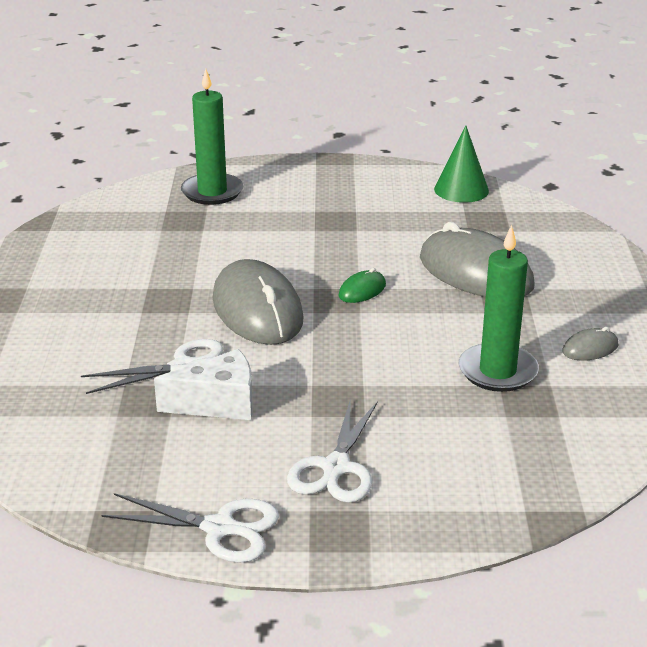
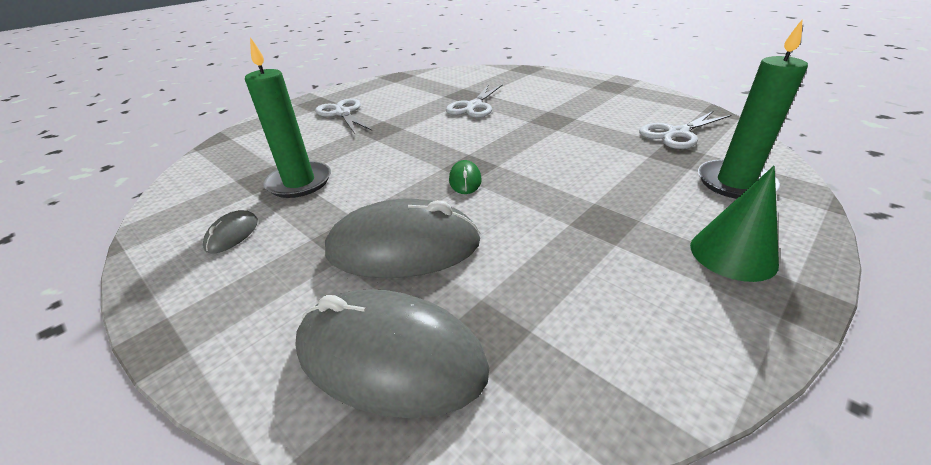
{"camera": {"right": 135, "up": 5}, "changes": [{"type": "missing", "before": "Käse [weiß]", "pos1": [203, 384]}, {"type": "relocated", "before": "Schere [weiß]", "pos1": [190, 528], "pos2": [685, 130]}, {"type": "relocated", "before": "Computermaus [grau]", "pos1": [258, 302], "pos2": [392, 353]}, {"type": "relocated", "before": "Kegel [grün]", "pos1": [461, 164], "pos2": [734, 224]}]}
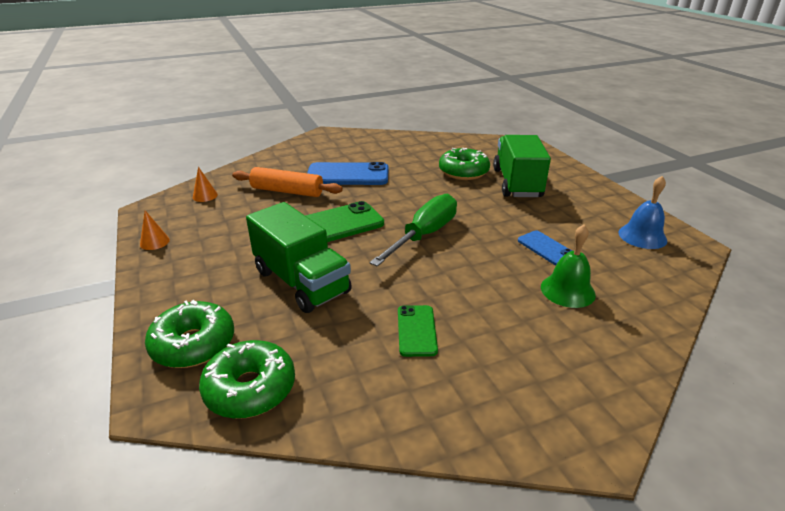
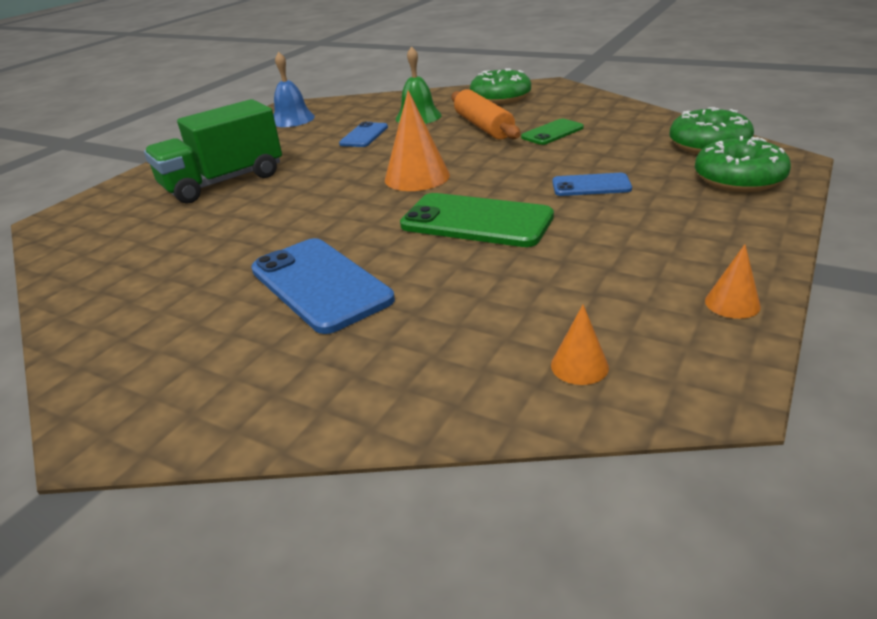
{"camera": {"right": -125, "up": 0}, "changes": [{"type": "relocated", "before": "Nudelholz [orange]", "pos1": [287, 182], "pos2": [486, 114]}, {"type": "relocated", "before": "Donut [grün]", "pos1": [464, 164], "pos2": [500, 86]}, {"type": "exchanged", "before": "Lastwagen [grün]", "after": "Handy [blau]", "pos1": [299, 257], "pos2": [592, 184]}, {"type": "exchanged", "before": "Schraubenzieher [grün]", "after": "Kegel [orange]", "pos1": [413, 230], "pos2": [417, 140]}]}
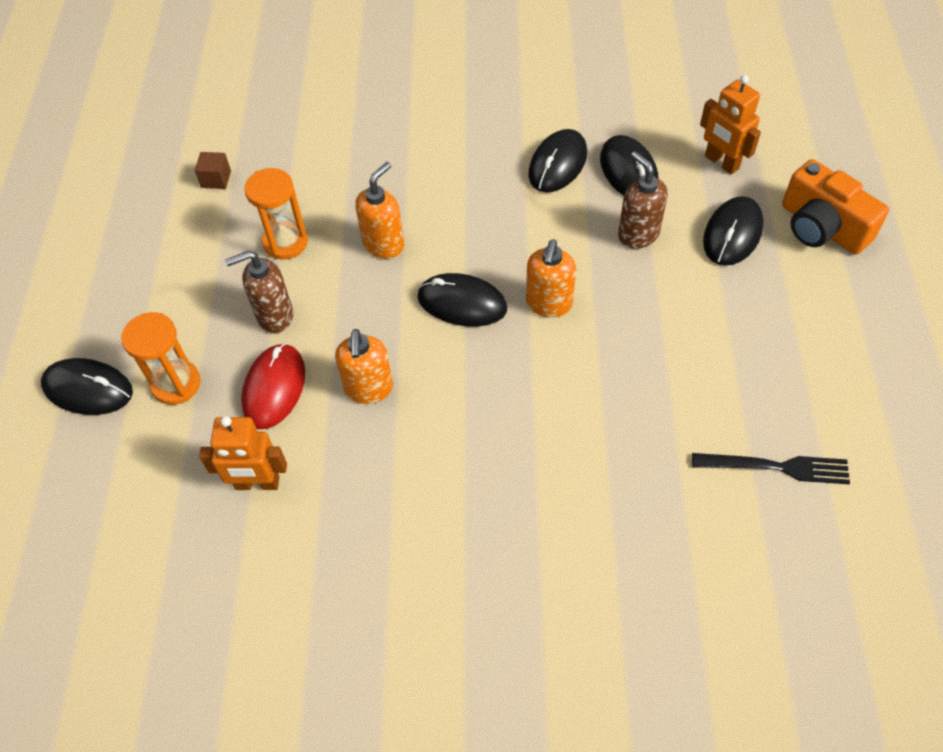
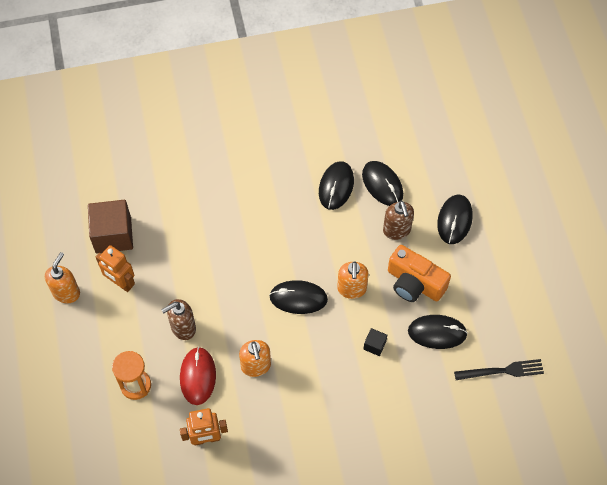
{"camera": {"right": -15, "up": 5}, "changes": [{"type": "missing", "before": "Sanduhr [orange]", "pos1": [276, 214]}, {"type": "appeared", "after": "Kubus [schwarz]", "pos2": [375, 342]}, {"type": "relocated", "before": "Computermaus [schwarz]", "pos1": [87, 386], "pos2": [438, 332]}, {"type": "relocated", "before": "Seifenspender [orange]", "pos1": [379, 210], "pos2": [62, 277]}, {"type": "relocated", "before": "Roboter [orange]", "pos1": [730, 125], "pos2": [115, 268]}, {"type": "relocated", "before": "Kamera [orange]", "pos1": [835, 206], "pos2": [419, 273]}, {"type": "spun", "before": "Seifenspender [braun]", "pos1": [643, 200], "pos2": [398, 220], "turn": -150}, {"type": "size", "before": "Kubus [braun]", "pos1": [213, 170], "pos2": [110, 227], "scale": 2.2}]}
──────
Task requirements: Set the whole listing down again unchanged, apart from the pictures, which are omitted.

Output below:
{"camera": {"right": 135, "up": 5}, "changes": [{"type": "missing", "before": "Käse [weiß]", "pos1": [203, 384]}, {"type": "relocated", "before": "Schere [weiß]", "pos1": [190, 528], "pos2": [685, 130]}, {"type": "relocated", "before": "Computermaus [grau]", "pos1": [258, 302], "pos2": [392, 353]}, {"type": "relocated", "before": "Kegel [grün]", "pos1": [461, 164], "pos2": [734, 224]}]}
{"camera": {"right": -125, "up": 0}, "changes": [{"type": "relocated", "before": "Nudelholz [orange]", "pos1": [287, 182], "pos2": [486, 114]}, {"type": "relocated", "before": "Donut [grün]", "pos1": [464, 164], "pos2": [500, 86]}, {"type": "exchanged", "before": "Lastwagen [grün]", "after": "Handy [blau]", "pos1": [299, 257], "pos2": [592, 184]}, {"type": "exchanged", "before": "Schraubenzieher [grün]", "after": "Kegel [orange]", "pos1": [413, 230], "pos2": [417, 140]}]}
{"camera": {"right": -15, "up": 5}, "changes": [{"type": "missing", "before": "Sanduhr [orange]", "pos1": [276, 214]}, {"type": "appeared", "after": "Kubus [schwarz]", "pos2": [375, 342]}, {"type": "relocated", "before": "Computermaus [schwarz]", "pos1": [87, 386], "pos2": [438, 332]}, {"type": "relocated", "before": "Seifenspender [orange]", "pos1": [379, 210], "pos2": [62, 277]}, {"type": "relocated", "before": "Roboter [orange]", "pos1": [730, 125], "pos2": [115, 268]}, {"type": "relocated", "before": "Kamera [orange]", "pos1": [835, 206], "pos2": [419, 273]}, {"type": "spun", "before": "Seifenspender [braun]", "pos1": [643, 200], "pos2": [398, 220], "turn": -150}, {"type": "size", "before": "Kubus [braun]", "pos1": [213, 170], "pos2": [110, 227], "scale": 2.2}]}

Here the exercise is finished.